From the records that follow, copy every line in which "türkis" appears.

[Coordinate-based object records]
........
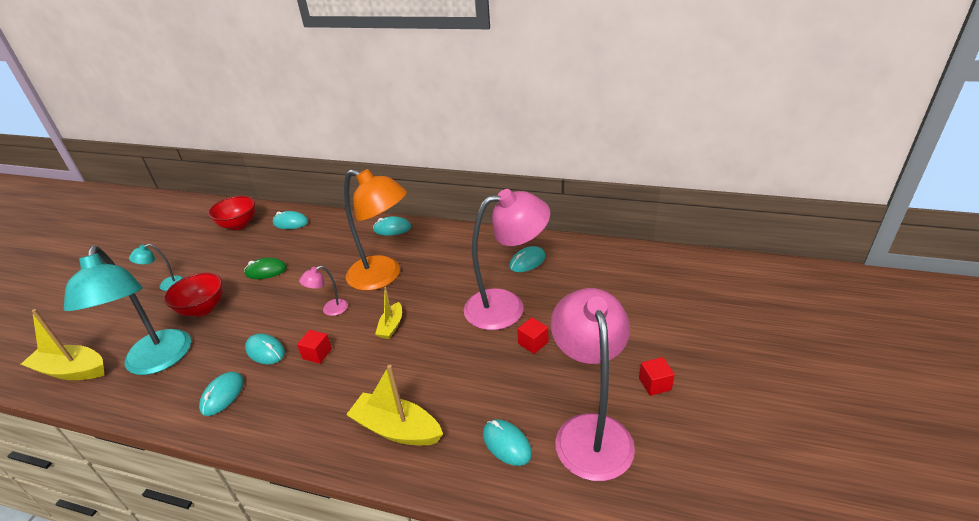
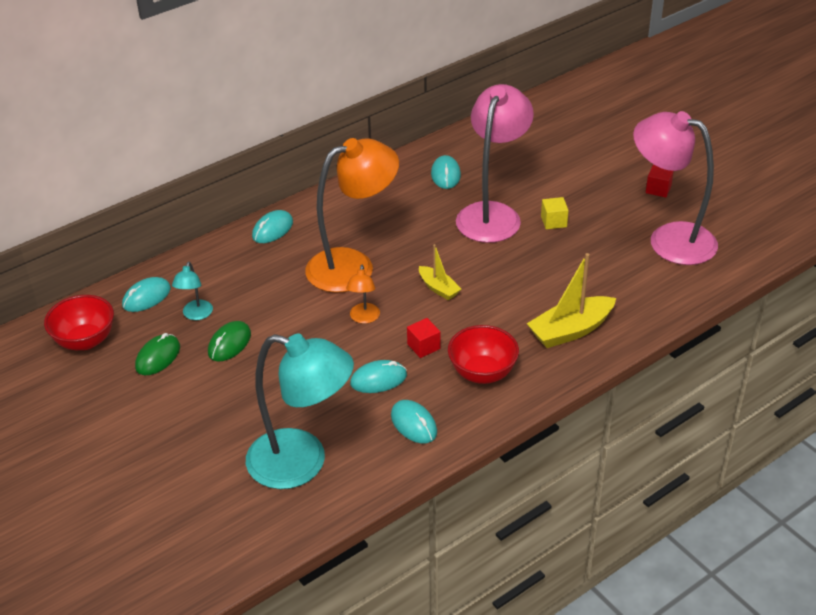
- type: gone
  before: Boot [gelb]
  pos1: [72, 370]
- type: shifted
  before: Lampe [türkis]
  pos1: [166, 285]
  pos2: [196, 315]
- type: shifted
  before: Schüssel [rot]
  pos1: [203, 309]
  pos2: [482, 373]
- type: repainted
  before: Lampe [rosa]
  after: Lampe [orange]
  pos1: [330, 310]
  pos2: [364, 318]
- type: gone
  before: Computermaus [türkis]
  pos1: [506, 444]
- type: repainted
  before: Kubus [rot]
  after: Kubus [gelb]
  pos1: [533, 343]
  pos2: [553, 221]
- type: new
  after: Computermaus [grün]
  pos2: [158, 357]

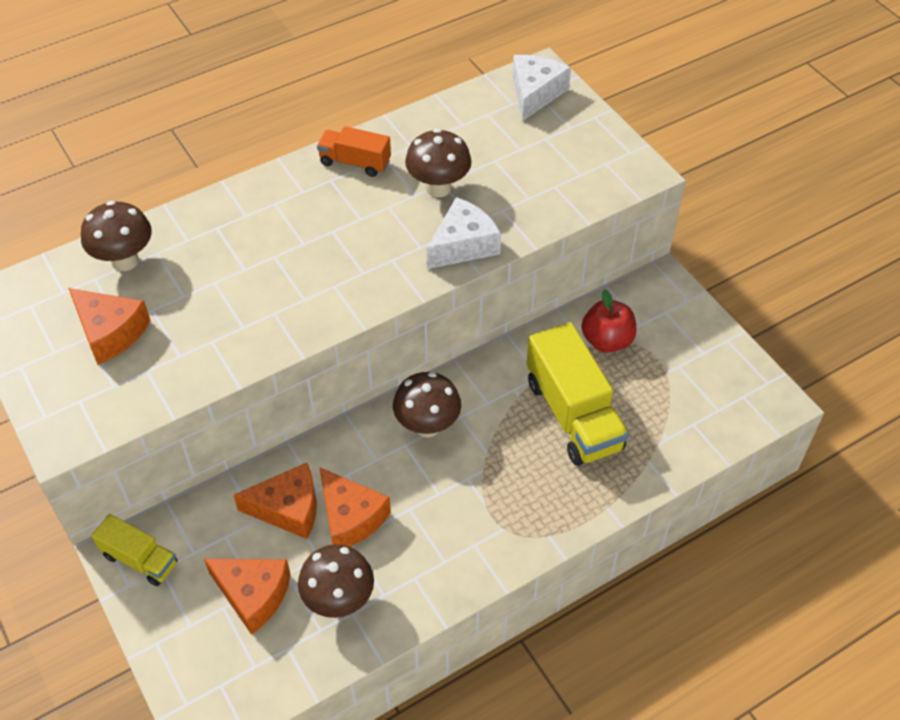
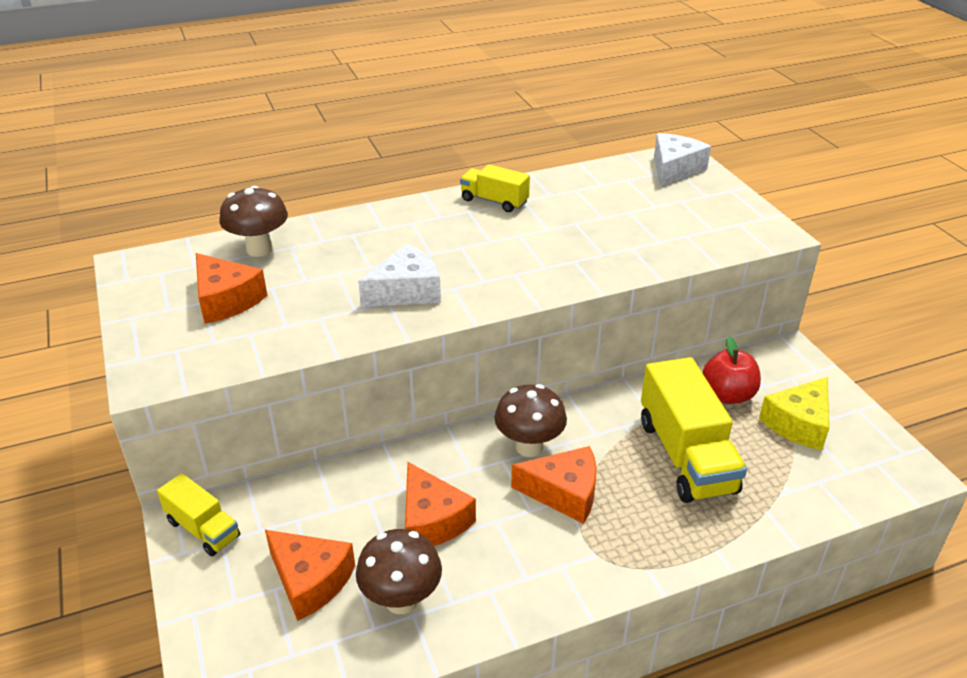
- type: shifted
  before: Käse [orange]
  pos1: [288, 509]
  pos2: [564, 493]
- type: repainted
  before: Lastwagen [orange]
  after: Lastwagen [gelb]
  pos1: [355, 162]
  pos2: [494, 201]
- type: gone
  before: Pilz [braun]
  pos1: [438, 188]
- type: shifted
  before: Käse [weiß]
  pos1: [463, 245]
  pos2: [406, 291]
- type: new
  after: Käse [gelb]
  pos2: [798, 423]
........
ANSWER SPACE
  before: Lampe [türkis]
  before: Computermaus [türkis]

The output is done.